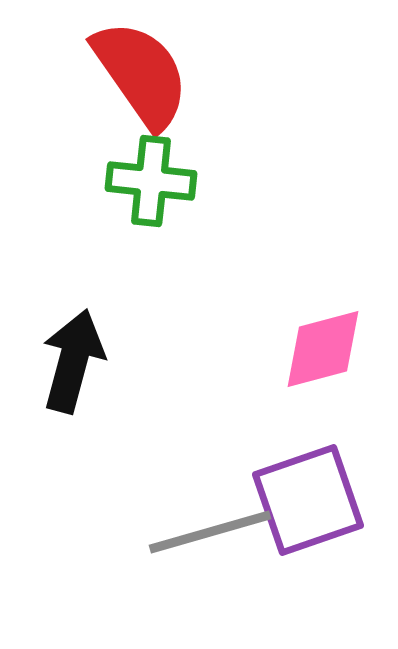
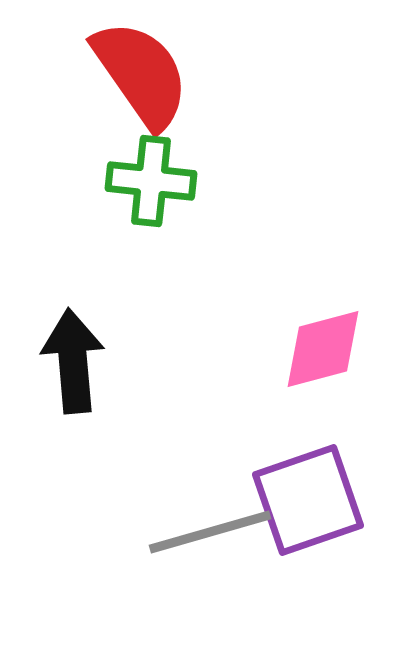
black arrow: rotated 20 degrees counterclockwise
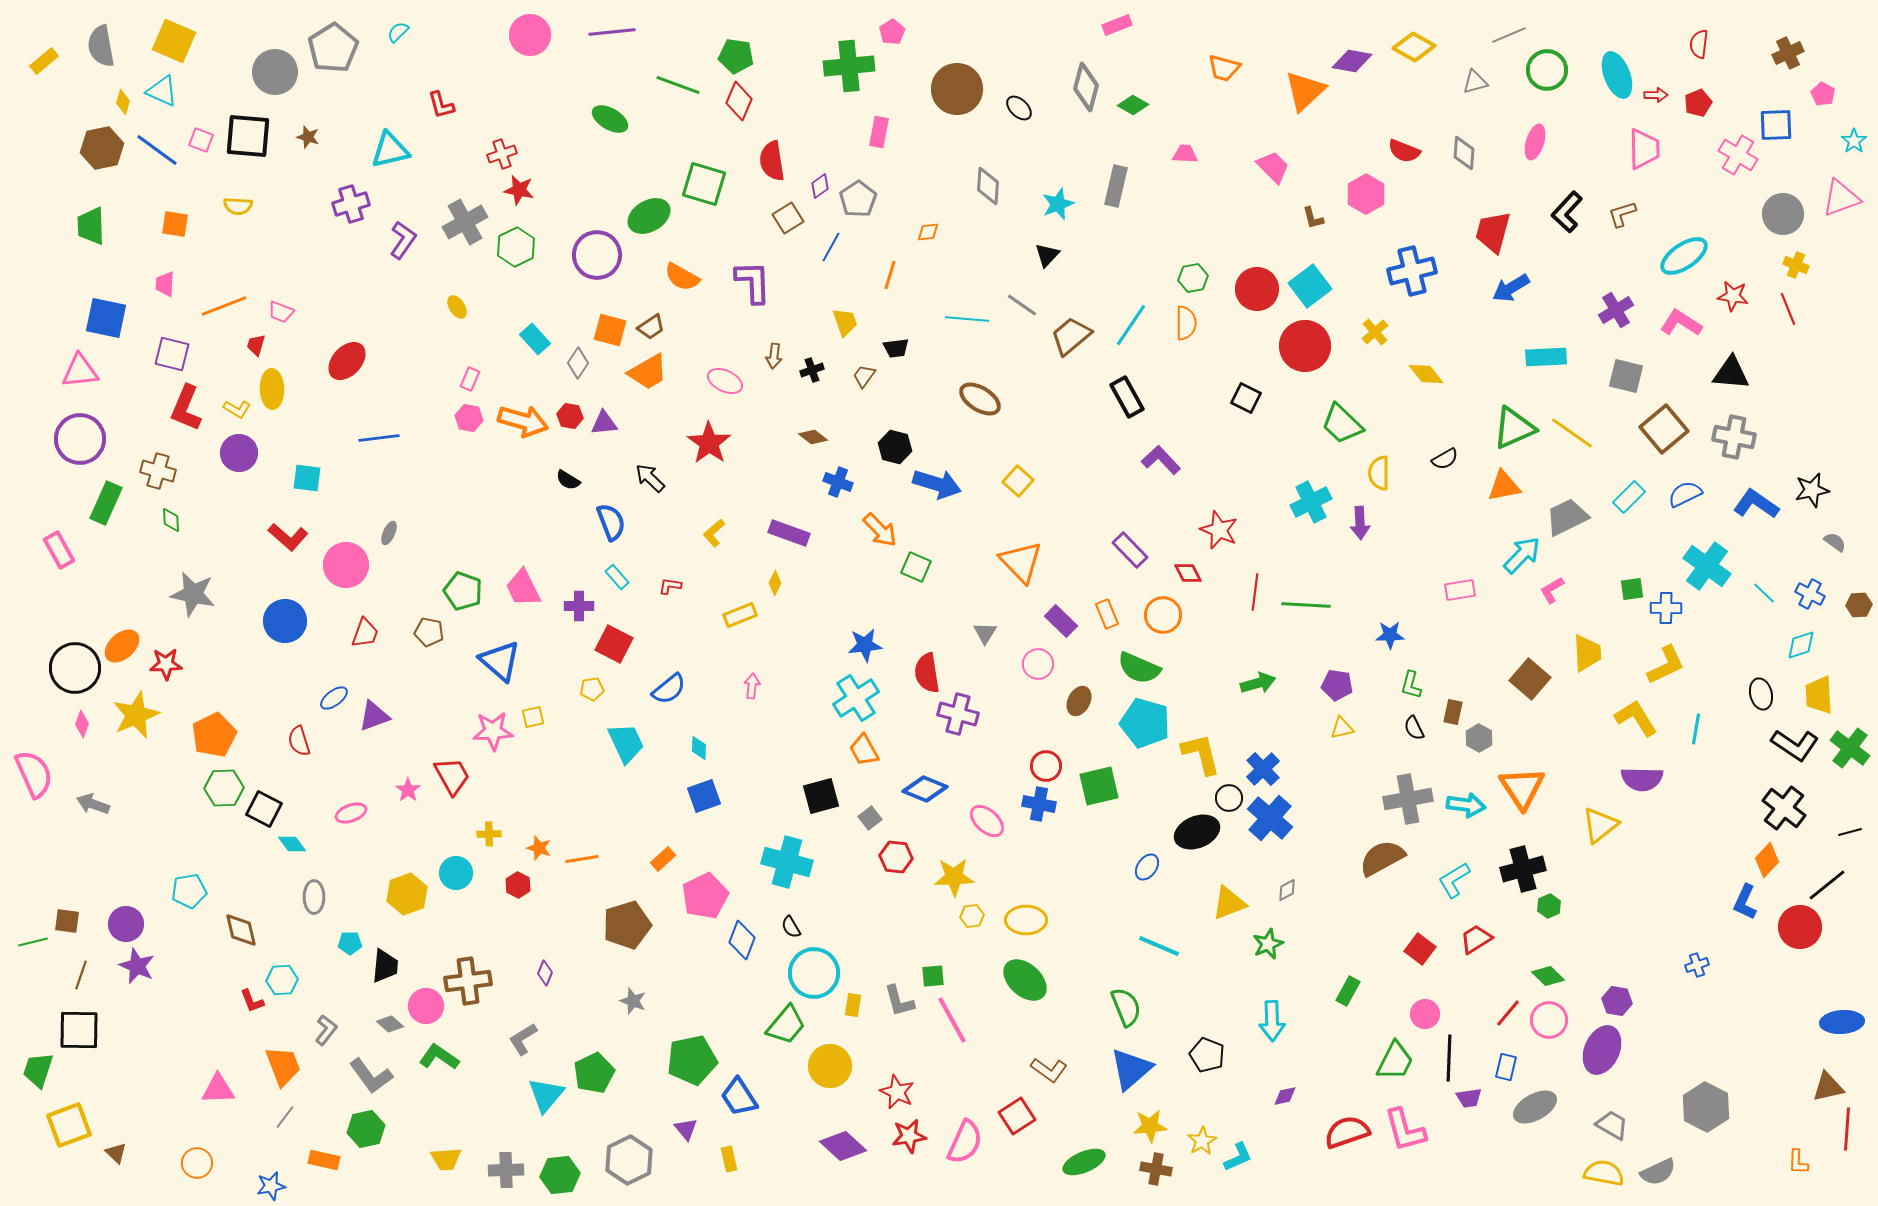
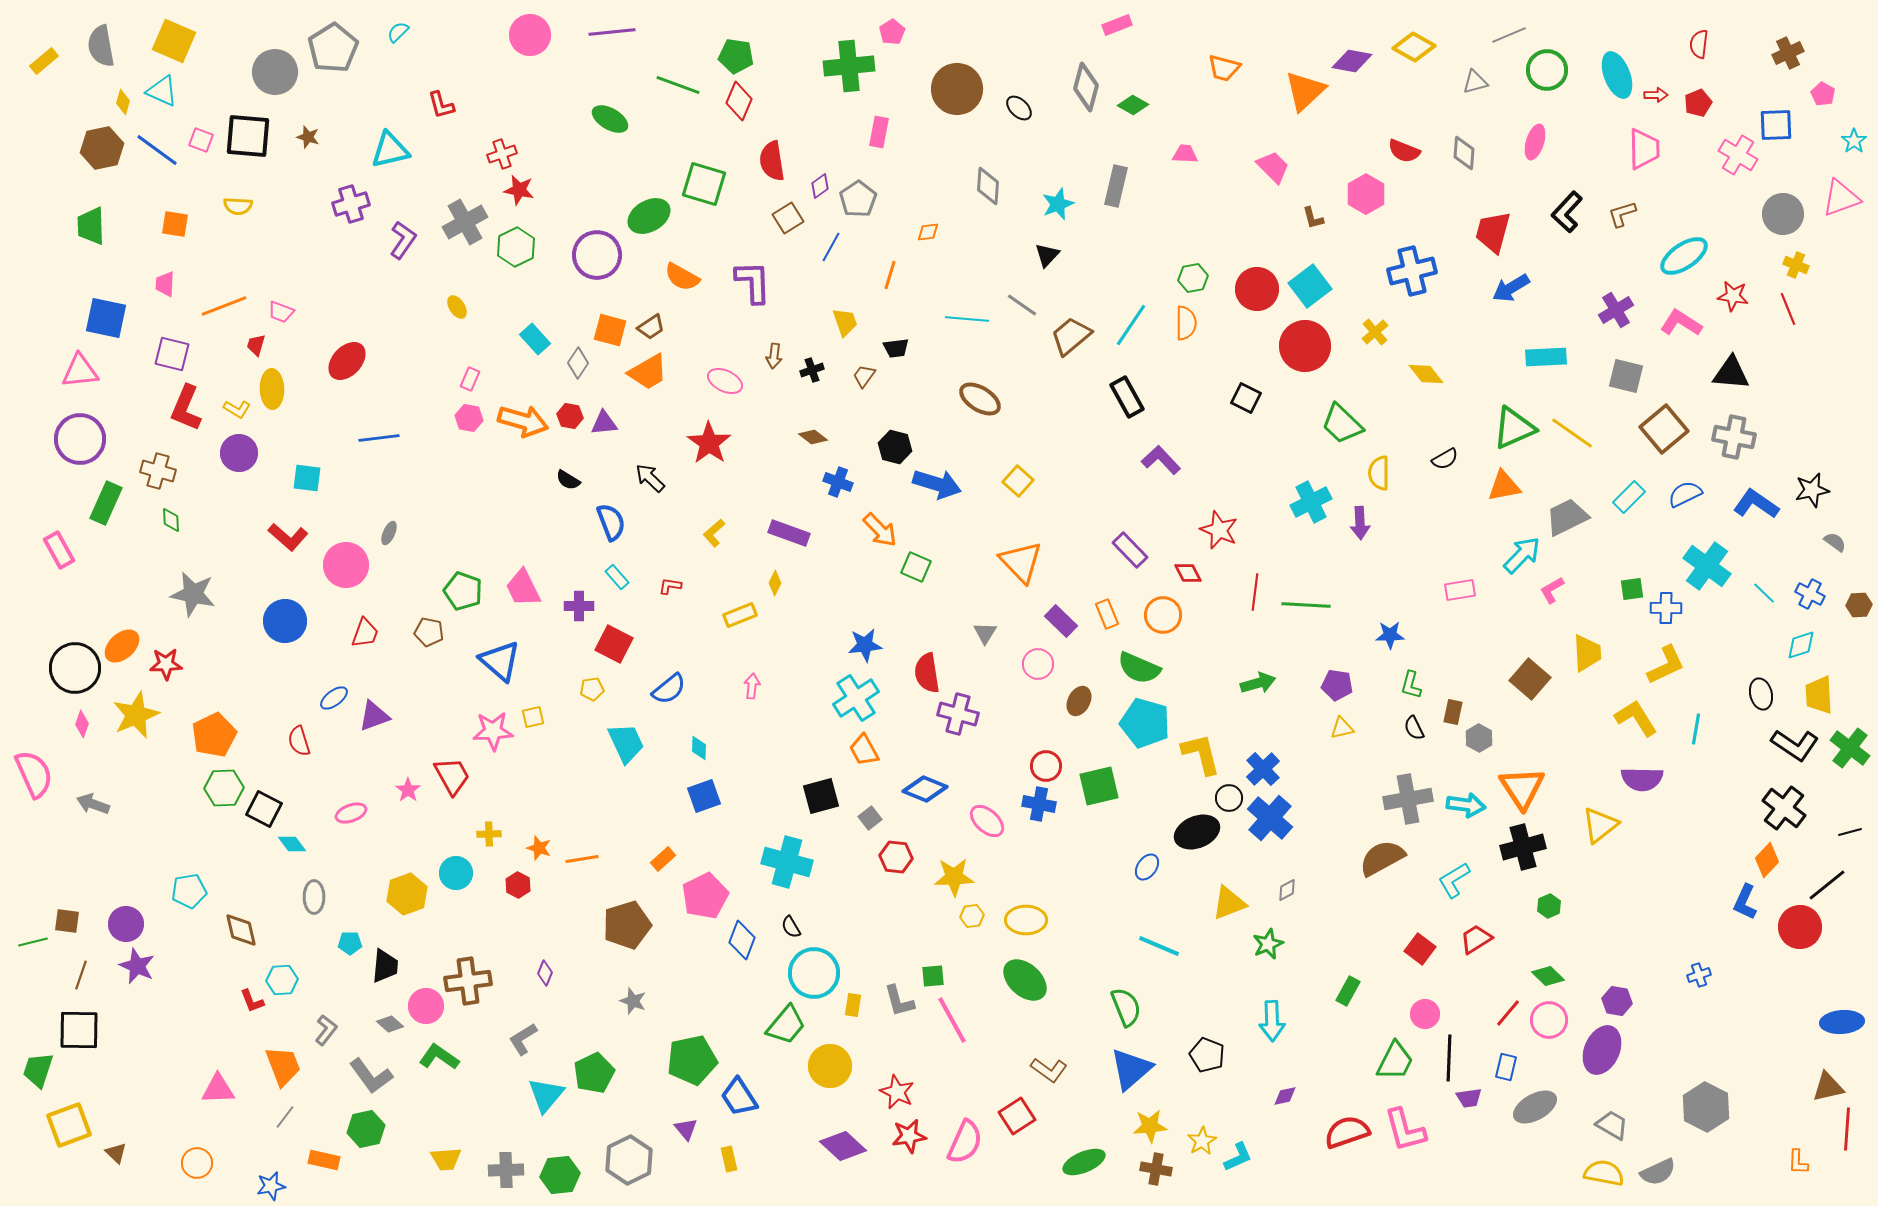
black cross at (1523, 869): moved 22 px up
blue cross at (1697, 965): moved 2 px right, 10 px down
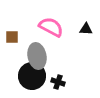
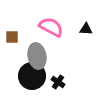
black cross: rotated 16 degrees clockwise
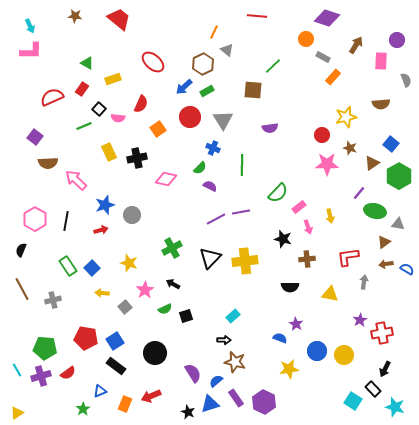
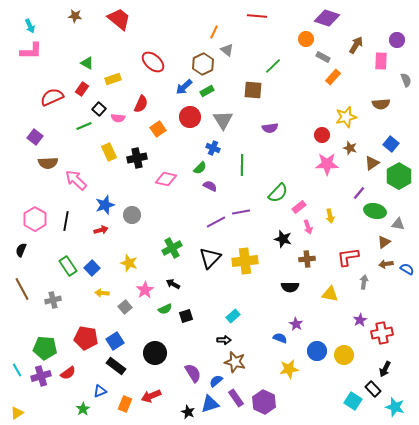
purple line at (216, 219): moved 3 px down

_WHAT THE TASK REQUIRES_
In the entries above, find each line with the word "cross" and show it.

_PROBLEM SOLUTION_
black cross at (1523, 869): moved 22 px up
blue cross at (1697, 965): moved 2 px right, 10 px down
black cross: rotated 16 degrees clockwise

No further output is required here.